Each entry is to be retyped without alteration, and no picture is to be included.
── RECORDS TO USE
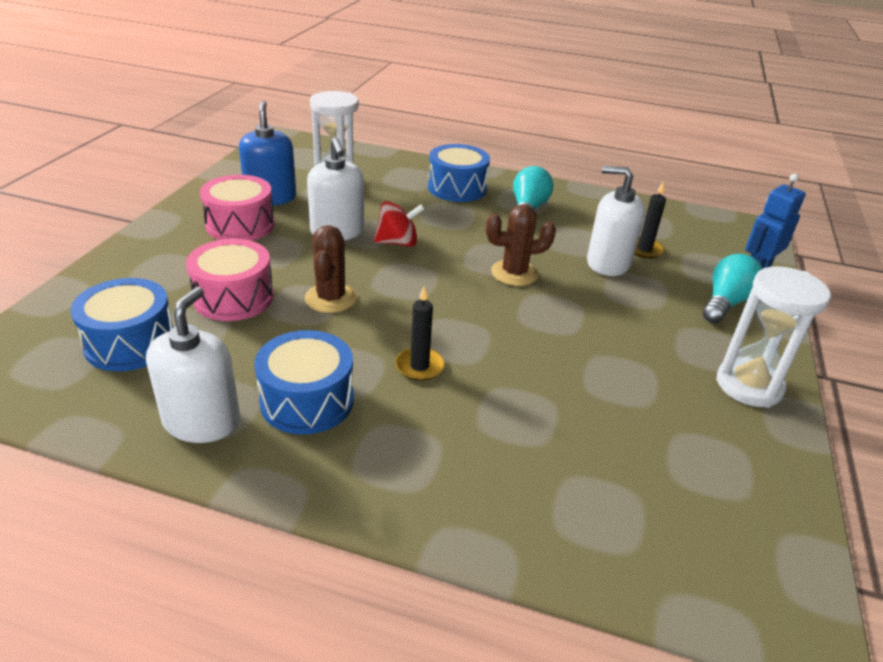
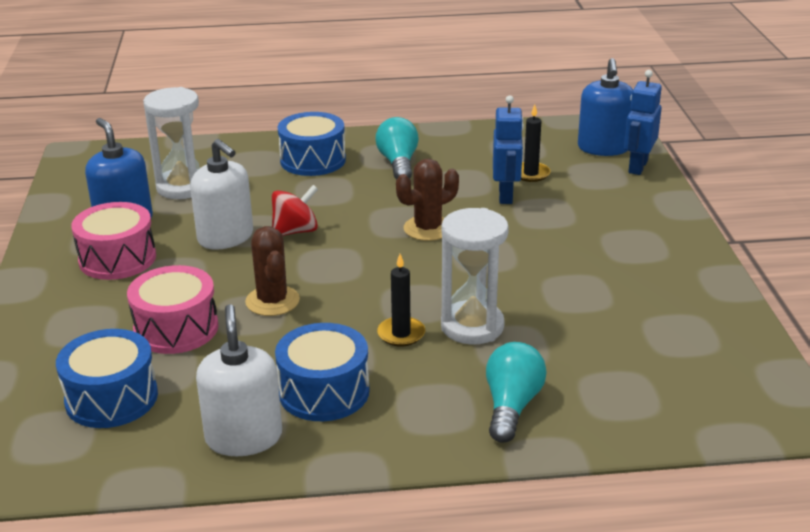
camera: 20 degrees left, 5 degrees down
(608, 263) = (506, 195): white soap dispenser -> blue robot
(725, 303) = (626, 202): turquoise light bulb -> turquoise light bulb (511, 406)
(730, 245) = (603, 148): none -> blue soap dispenser
(749, 385) = (680, 266): white hourglass -> white hourglass (472, 326)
────
EXERCISE RESULT ->
camera: 20 degrees left, 5 degrees down
(608, 263) = (506, 195): white soap dispenser -> blue robot
(725, 303) = (626, 202): turquoise light bulb -> turquoise light bulb (511, 406)
(730, 245) = (603, 148): none -> blue soap dispenser
(749, 385) = (680, 266): white hourglass -> white hourglass (472, 326)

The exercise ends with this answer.